* [Material for this task]:
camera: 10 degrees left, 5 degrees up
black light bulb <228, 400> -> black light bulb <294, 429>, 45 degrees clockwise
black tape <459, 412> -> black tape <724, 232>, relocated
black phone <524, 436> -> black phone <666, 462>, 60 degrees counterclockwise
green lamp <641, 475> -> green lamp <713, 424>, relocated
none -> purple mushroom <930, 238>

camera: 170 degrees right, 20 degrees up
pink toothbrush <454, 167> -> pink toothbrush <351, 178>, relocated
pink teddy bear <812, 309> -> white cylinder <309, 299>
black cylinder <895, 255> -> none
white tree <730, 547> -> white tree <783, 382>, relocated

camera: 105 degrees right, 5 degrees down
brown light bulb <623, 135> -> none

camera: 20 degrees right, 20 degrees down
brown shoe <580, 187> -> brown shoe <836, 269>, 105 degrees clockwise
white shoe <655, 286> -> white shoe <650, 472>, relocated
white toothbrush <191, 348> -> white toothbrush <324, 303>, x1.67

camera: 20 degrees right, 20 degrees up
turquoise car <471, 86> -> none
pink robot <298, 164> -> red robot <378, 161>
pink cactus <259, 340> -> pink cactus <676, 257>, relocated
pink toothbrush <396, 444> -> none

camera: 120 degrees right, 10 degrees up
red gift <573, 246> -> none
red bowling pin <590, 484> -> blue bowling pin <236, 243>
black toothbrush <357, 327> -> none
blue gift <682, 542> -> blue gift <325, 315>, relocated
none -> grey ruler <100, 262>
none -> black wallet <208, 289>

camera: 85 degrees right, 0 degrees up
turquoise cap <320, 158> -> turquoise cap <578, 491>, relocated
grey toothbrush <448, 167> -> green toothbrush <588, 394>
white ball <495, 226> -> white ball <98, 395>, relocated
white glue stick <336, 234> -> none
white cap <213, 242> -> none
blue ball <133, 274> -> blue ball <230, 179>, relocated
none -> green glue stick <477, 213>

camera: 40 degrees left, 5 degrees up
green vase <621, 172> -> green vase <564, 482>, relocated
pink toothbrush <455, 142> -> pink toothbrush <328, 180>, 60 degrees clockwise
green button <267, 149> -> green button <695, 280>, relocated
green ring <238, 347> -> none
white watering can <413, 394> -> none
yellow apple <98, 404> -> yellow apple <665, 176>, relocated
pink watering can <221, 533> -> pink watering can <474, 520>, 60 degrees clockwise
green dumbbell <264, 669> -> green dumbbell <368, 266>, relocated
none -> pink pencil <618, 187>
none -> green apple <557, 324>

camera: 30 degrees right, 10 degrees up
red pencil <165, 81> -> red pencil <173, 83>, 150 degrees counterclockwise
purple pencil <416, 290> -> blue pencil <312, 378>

* [What is needed]: Precisely the lines between those holding "black light bulb <228, 400>" and "green lamp <641, 475>", inclusive, are to be reproduced from the listing above, with nothing added.

* [Written solution]:
black light bulb <228, 400> -> black light bulb <294, 429>, 45 degrees clockwise
black tape <459, 412> -> black tape <724, 232>, relocated
black phone <524, 436> -> black phone <666, 462>, 60 degrees counterclockwise
green lamp <641, 475> -> green lamp <713, 424>, relocated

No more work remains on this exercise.